* _What the task asks_
Your reply should be a faithful copy of the records below, free of pictures.

[Records from a data collection]
_ _ _ _ _

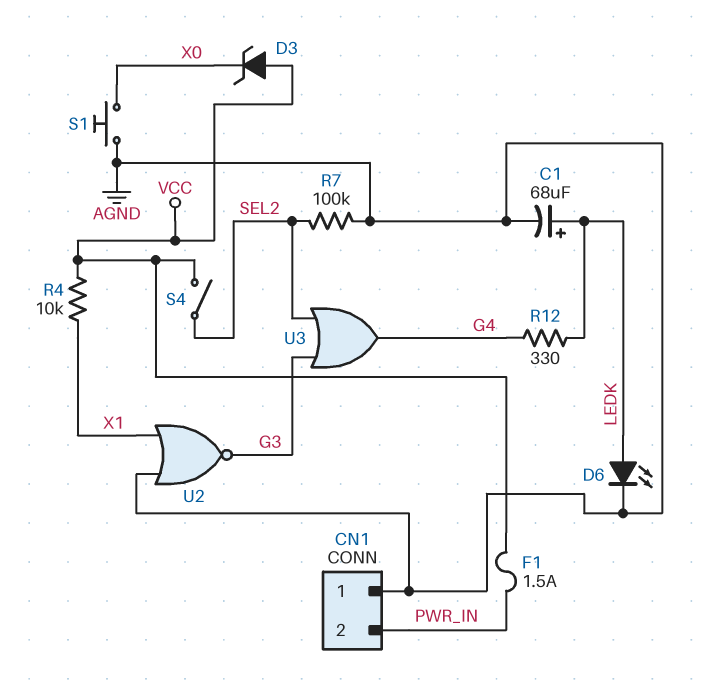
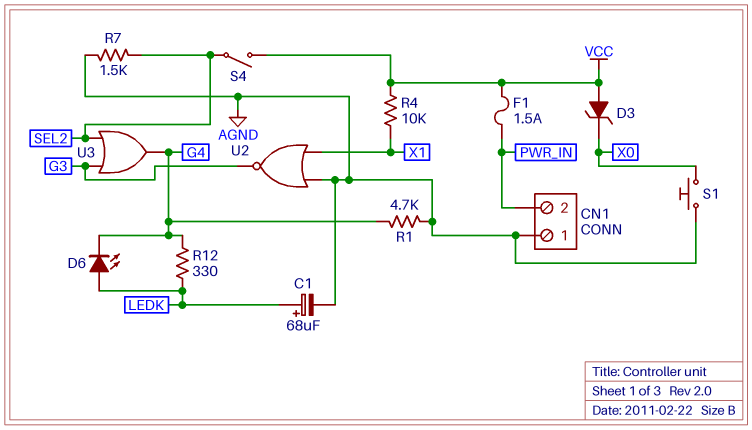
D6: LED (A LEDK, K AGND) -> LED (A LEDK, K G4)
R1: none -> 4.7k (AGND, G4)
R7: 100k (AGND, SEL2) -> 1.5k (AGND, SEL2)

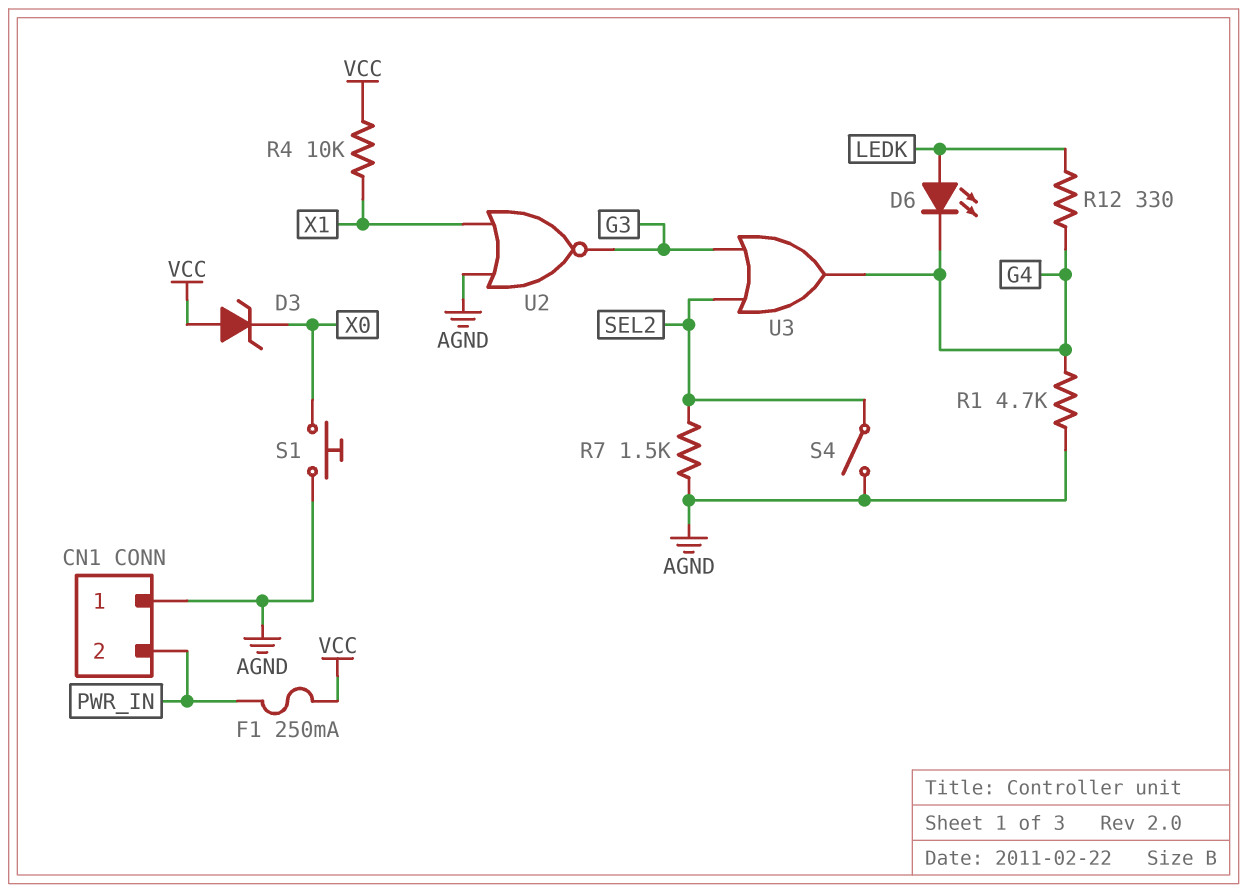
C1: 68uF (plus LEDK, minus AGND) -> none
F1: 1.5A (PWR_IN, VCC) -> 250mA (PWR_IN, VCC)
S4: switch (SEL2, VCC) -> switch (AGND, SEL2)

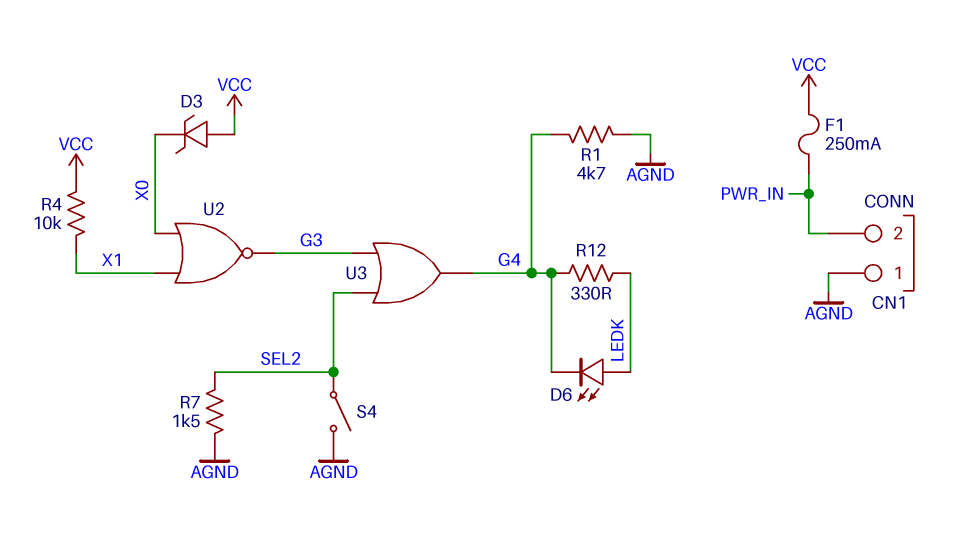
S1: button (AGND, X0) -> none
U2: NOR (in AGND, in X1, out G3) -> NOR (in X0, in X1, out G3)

_ _ _ _ _

* _Answer to the exercise_
D6: LED (A LEDK, K AGND) -> LED (A LEDK, K G4)
R1: none -> 4.7k (AGND, G4)
R7: 100k (AGND, SEL2) -> 1.5k (AGND, SEL2)

C1: 68uF (plus LEDK, minus AGND) -> none
F1: 1.5A (PWR_IN, VCC) -> 250mA (PWR_IN, VCC)
S4: switch (SEL2, VCC) -> switch (AGND, SEL2)

S1: button (AGND, X0) -> none
U2: NOR (in AGND, in X1, out G3) -> NOR (in X0, in X1, out G3)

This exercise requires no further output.